▸ Material supplied
________________
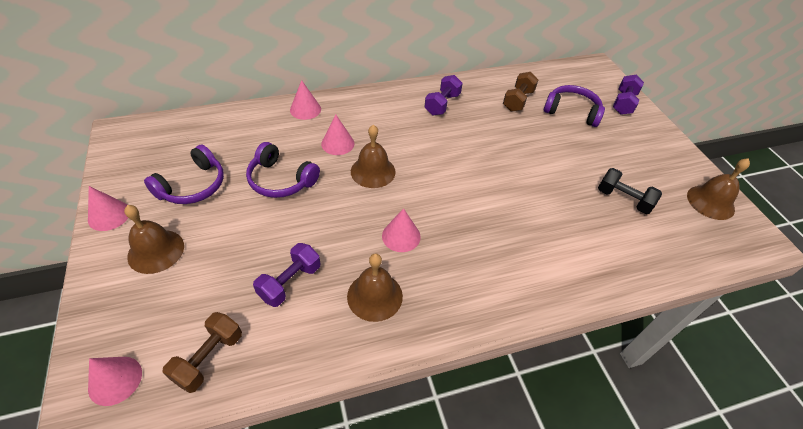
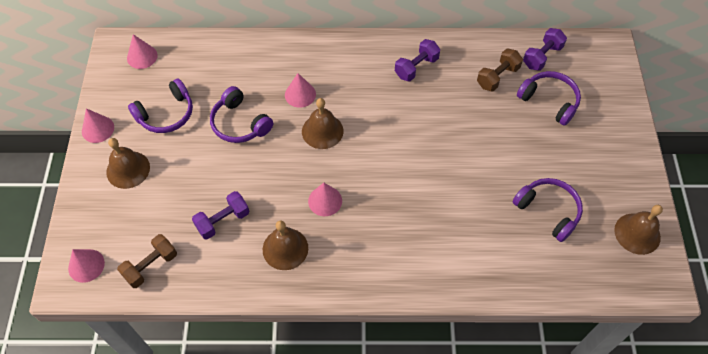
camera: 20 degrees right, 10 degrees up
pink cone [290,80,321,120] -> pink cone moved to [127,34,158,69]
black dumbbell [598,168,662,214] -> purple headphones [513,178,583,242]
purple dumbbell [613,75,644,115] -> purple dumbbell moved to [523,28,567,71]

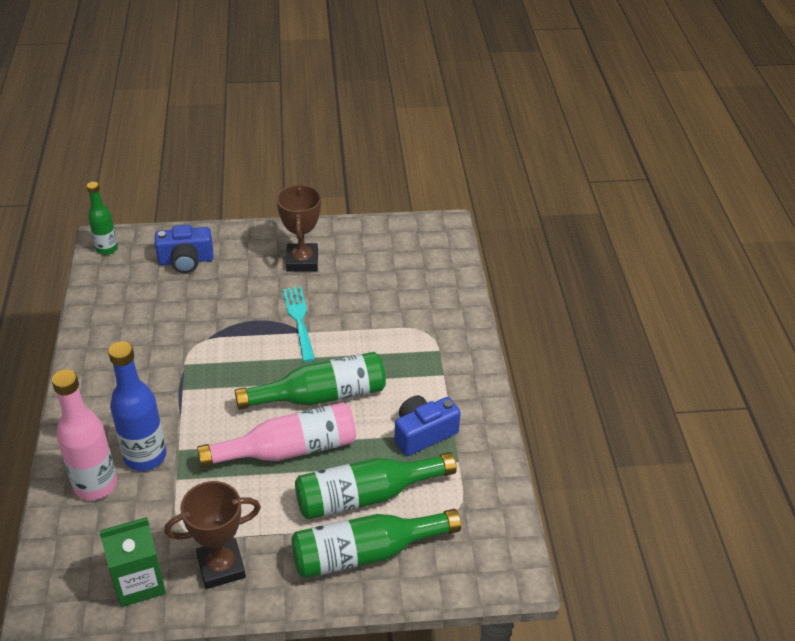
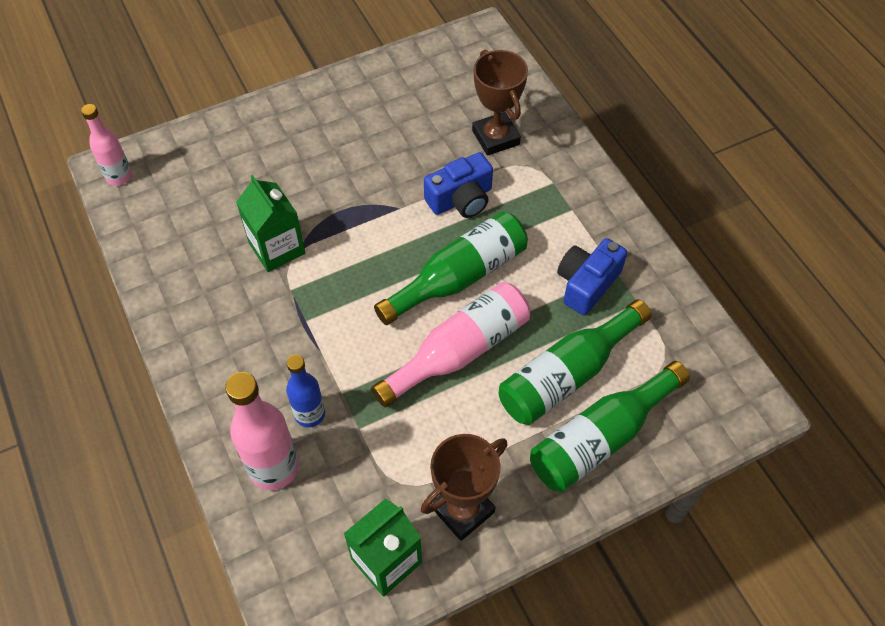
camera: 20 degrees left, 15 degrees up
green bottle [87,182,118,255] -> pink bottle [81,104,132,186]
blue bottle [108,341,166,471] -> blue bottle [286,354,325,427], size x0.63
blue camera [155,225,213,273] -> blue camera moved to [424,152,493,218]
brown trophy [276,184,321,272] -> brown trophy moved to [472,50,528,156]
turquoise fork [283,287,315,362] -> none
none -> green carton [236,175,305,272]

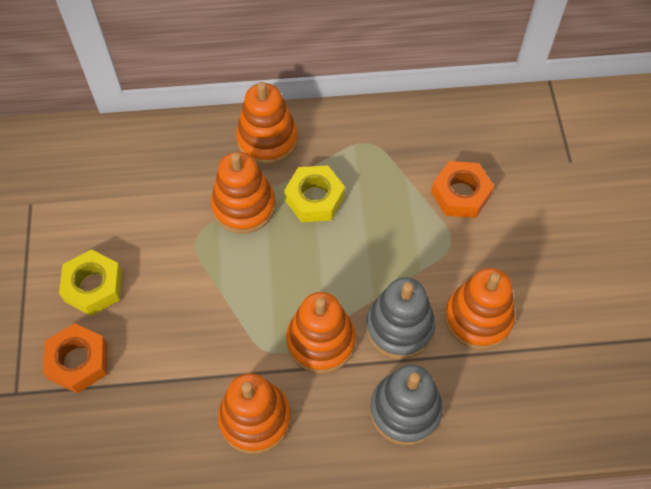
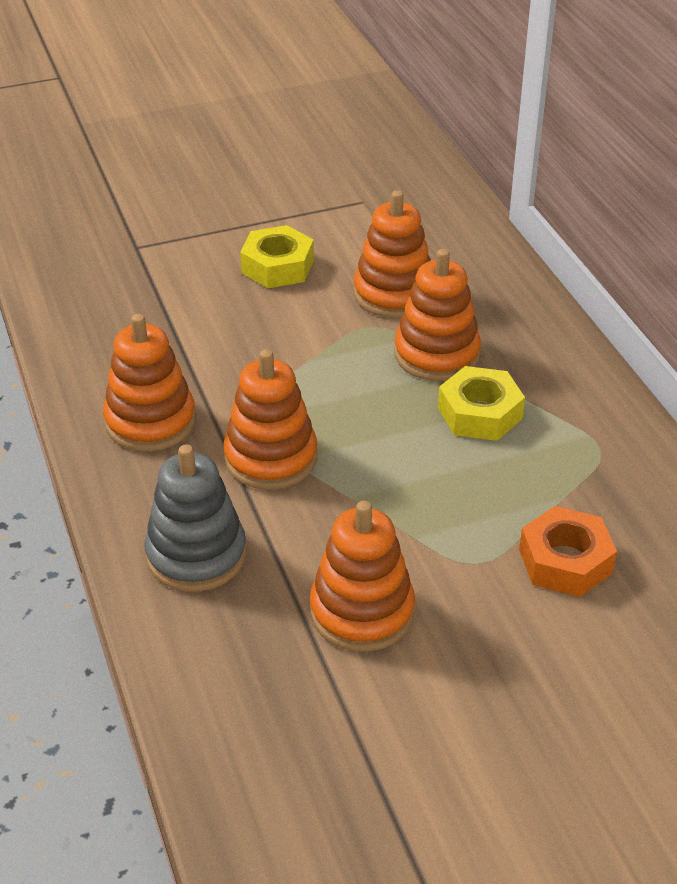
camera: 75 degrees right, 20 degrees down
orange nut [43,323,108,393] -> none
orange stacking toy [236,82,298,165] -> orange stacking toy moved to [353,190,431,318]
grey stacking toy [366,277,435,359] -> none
________________
▸ Problem to solve
No picture belongs in the answer; the rest of the records must be repeated exactly.

▸ Task answer
camera: 20 degrees right, 10 degrees up
pink cone [290,80,321,120] -> pink cone moved to [127,34,158,69]
black dumbbell [598,168,662,214] -> purple headphones [513,178,583,242]
purple dumbbell [613,75,644,115] -> purple dumbbell moved to [523,28,567,71]

camera: 20 degrees left, 15 degrees up
green bottle [87,182,118,255] -> pink bottle [81,104,132,186]
blue bottle [108,341,166,471] -> blue bottle [286,354,325,427], size x0.63
blue camera [155,225,213,273] -> blue camera moved to [424,152,493,218]
brown trophy [276,184,321,272] -> brown trophy moved to [472,50,528,156]
turquoise fork [283,287,315,362] -> none
none -> green carton [236,175,305,272]

camera: 75 degrees right, 20 degrees down
orange nut [43,323,108,393] -> none
orange stacking toy [236,82,298,165] -> orange stacking toy moved to [353,190,431,318]
grey stacking toy [366,277,435,359] -> none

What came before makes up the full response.